> _THE PROBLEM_:
Repeat each entry word for word; the images are not part of the copy.

> _DATA SHOWN_:
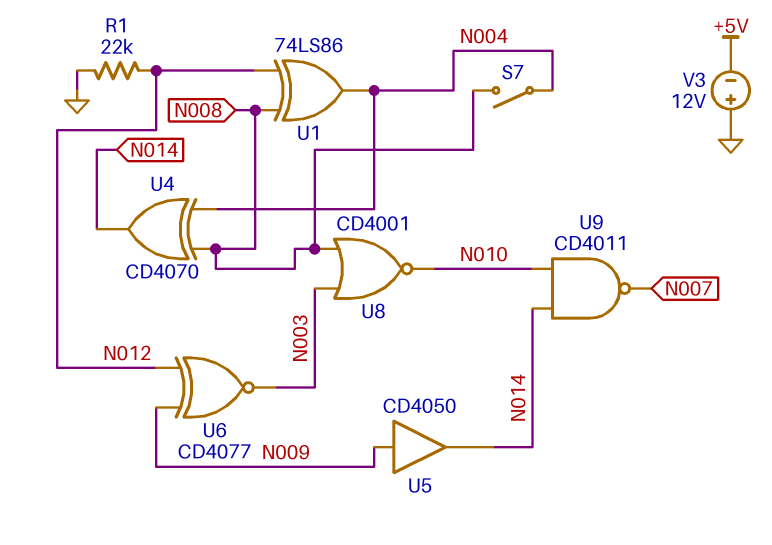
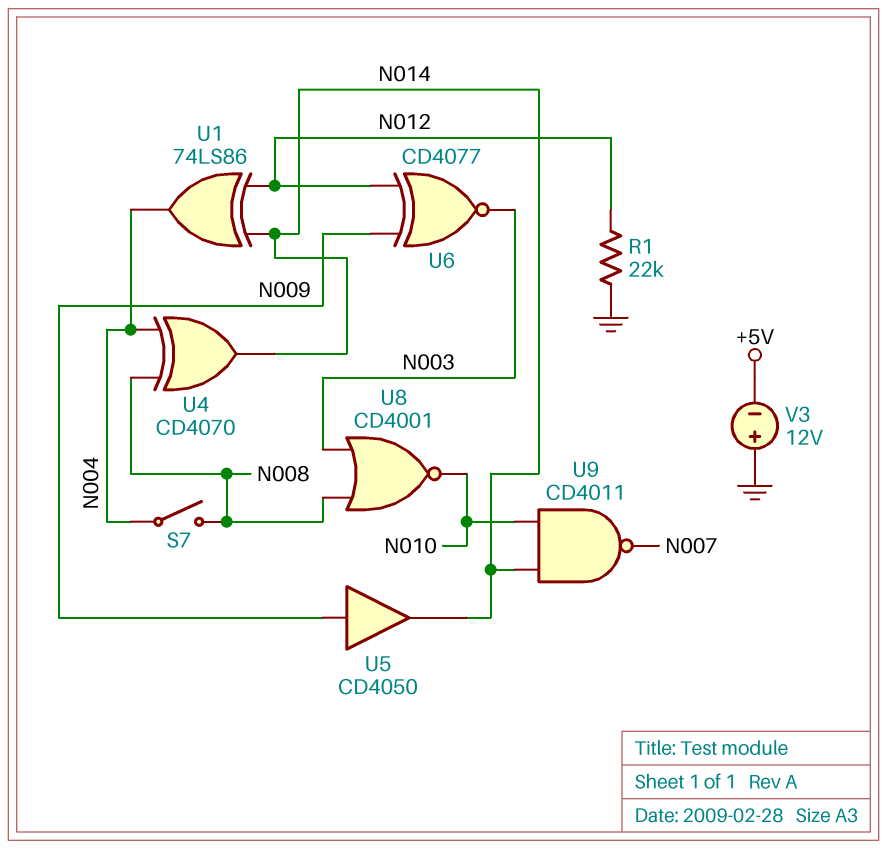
U1: XOR 74LS86 (in N008, in N012, out N004) -> XOR 74LS86 (in N012, in N014, out N004)

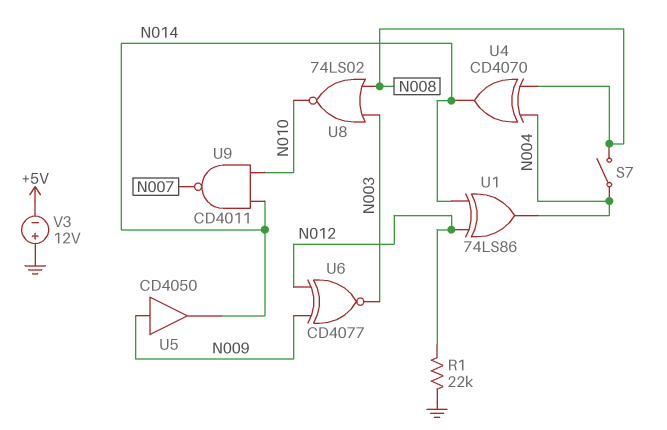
U8: NOR CD4001 (in N003, in N008, out N010) -> NOR 74LS02 (in N003, in N008, out N010)

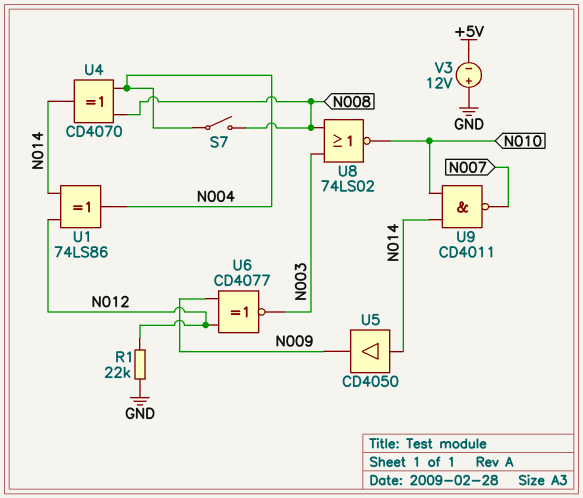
U5: buffer CD4050 (in N009, out N014) -> buffer CD4050 (in N014, out N009)

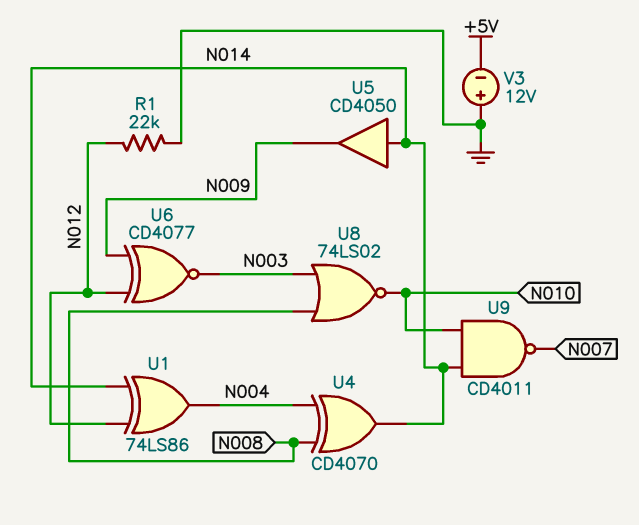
S7: switch (N004, N008) -> none

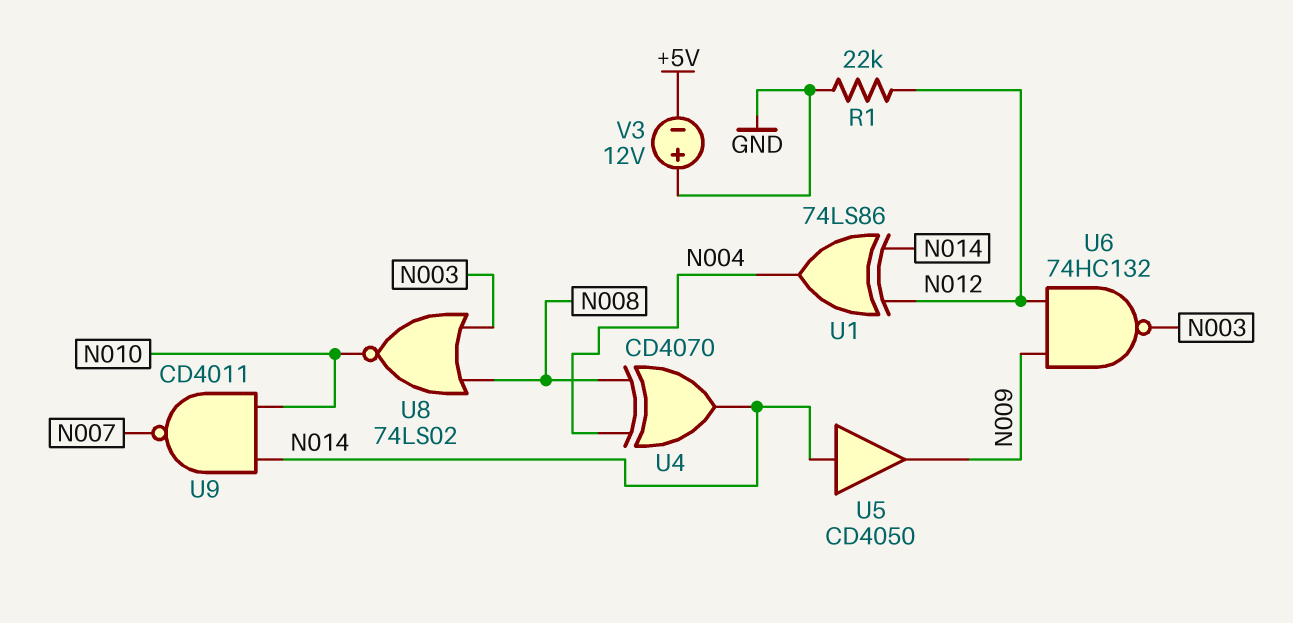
U6: XNOR CD4077 (in N009, in N012, out N003) -> NAND 74HC132 (in N009, in N012, out N003)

> _OUTPUT OF THE TASK_:
U1: XOR 74LS86 (in N008, in N012, out N004) -> XOR 74LS86 (in N012, in N014, out N004)

U8: NOR CD4001 (in N003, in N008, out N010) -> NOR 74LS02 (in N003, in N008, out N010)

U5: buffer CD4050 (in N009, out N014) -> buffer CD4050 (in N014, out N009)

S7: switch (N004, N008) -> none

U6: XNOR CD4077 (in N009, in N012, out N003) -> NAND 74HC132 (in N009, in N012, out N003)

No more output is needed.